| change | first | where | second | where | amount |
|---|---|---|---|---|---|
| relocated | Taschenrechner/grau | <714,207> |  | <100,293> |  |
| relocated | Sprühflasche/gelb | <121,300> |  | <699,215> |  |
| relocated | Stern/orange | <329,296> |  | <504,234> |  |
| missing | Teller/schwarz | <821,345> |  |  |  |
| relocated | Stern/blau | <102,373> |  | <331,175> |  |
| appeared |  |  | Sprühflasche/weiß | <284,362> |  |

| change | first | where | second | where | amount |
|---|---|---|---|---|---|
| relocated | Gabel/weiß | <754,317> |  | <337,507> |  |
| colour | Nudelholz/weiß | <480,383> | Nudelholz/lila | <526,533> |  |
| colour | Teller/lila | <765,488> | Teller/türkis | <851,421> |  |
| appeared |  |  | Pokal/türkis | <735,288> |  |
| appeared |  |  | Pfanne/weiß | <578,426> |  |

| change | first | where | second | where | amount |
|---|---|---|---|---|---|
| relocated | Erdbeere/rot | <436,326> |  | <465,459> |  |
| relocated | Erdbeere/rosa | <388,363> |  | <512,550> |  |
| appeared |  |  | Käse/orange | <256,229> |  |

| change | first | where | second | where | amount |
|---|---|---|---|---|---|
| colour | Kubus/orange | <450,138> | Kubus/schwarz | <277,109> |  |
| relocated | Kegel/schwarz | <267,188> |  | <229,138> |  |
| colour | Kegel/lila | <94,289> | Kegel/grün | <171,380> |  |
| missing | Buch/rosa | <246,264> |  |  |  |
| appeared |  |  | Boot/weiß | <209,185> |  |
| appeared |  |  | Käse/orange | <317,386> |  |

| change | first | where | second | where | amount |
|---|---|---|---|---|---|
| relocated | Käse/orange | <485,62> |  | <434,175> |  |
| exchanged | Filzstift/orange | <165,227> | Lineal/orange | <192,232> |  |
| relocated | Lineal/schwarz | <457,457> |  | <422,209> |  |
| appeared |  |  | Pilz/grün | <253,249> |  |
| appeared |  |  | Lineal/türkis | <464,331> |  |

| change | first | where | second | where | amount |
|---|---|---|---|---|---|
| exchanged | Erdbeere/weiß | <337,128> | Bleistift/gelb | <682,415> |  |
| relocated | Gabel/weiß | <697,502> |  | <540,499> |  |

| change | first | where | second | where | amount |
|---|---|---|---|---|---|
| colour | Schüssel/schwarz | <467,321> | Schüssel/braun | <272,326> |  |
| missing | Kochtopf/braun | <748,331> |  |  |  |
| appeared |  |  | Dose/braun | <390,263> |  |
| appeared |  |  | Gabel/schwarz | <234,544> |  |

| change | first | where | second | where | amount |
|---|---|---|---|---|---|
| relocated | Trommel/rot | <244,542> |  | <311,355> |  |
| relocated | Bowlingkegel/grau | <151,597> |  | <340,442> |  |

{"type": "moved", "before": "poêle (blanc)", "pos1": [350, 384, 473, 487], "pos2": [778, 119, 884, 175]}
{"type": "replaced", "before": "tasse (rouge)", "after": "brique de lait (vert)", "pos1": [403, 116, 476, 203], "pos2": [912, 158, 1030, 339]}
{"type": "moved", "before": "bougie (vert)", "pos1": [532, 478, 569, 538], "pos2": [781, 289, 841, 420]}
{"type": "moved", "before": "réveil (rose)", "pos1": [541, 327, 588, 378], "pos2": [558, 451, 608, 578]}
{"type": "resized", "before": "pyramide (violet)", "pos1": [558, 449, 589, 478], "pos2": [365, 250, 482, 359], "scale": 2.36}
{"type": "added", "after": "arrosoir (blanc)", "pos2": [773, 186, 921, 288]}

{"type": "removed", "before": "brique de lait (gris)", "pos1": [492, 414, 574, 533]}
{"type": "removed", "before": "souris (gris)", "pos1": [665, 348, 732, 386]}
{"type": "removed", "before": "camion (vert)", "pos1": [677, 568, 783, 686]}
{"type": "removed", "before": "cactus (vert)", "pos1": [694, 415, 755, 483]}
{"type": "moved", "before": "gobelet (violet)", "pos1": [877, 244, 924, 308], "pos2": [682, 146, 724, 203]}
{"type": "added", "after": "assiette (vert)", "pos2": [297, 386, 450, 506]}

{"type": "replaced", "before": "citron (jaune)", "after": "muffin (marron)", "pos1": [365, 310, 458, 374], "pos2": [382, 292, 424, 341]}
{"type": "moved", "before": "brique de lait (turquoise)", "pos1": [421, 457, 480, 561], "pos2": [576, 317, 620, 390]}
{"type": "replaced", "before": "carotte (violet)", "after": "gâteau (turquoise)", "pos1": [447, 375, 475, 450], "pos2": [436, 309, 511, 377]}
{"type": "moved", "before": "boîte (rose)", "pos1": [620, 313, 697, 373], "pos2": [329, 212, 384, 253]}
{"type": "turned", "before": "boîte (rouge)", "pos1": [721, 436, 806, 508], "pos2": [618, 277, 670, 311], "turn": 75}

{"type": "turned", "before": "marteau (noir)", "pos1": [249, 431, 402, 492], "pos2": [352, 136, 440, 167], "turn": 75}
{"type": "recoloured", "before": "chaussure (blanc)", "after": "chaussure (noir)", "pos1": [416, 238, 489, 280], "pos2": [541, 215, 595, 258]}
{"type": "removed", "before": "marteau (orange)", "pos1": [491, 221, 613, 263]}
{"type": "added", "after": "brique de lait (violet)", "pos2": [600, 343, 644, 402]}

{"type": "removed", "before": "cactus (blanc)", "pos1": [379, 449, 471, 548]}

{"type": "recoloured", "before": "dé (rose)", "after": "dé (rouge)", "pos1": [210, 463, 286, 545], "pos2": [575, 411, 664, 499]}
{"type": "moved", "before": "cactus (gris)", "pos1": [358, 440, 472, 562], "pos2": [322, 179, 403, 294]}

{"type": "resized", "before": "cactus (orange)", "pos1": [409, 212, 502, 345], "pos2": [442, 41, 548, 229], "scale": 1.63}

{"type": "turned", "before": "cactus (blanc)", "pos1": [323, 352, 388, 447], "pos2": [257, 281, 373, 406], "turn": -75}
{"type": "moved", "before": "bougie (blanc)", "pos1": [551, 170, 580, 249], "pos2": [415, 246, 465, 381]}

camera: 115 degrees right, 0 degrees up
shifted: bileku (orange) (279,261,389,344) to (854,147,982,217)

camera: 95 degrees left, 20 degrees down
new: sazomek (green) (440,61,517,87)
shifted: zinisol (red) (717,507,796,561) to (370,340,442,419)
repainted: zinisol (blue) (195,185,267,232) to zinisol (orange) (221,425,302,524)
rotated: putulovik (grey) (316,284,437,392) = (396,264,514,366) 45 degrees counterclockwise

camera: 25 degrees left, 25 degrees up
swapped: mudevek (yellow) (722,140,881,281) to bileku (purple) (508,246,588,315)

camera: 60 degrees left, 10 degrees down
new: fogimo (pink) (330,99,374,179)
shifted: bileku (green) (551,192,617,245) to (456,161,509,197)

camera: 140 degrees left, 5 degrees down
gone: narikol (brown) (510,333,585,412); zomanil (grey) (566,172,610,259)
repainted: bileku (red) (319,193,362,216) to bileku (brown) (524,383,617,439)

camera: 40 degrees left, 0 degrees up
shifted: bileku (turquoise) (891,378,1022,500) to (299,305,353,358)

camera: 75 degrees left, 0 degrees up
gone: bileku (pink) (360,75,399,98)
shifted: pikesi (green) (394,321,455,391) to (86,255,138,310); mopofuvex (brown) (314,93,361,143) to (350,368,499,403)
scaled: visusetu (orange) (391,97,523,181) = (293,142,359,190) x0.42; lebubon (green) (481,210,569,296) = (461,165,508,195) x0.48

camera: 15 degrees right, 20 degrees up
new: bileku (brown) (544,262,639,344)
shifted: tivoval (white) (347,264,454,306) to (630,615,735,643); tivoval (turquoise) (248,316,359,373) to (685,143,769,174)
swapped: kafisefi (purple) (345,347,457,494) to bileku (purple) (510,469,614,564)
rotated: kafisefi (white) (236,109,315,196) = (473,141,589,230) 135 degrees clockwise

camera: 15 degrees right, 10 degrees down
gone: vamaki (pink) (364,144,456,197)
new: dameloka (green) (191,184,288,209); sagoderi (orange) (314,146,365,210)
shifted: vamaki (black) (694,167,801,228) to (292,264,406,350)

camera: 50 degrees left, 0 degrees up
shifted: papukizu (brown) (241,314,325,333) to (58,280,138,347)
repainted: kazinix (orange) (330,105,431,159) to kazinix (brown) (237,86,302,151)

# Exercise aim:
Everything from the first line of the records through the line holding "relocated | Stern/blau" is to be transcribed exactly; leave out all other lines.

# Answer section:
| change | first | where | second | where | amount |
|---|---|---|---|---|---|
| relocated | Taschenrechner/grau | <714,207> |  | <100,293> |  |
| relocated | Sprühflasche/gelb | <121,300> |  | <699,215> |  |
| relocated | Stern/orange | <329,296> |  | <504,234> |  |
| missing | Teller/schwarz | <821,345> |  |  |  |
| relocated | Stern/blau | <102,373> |  | <331,175> |  |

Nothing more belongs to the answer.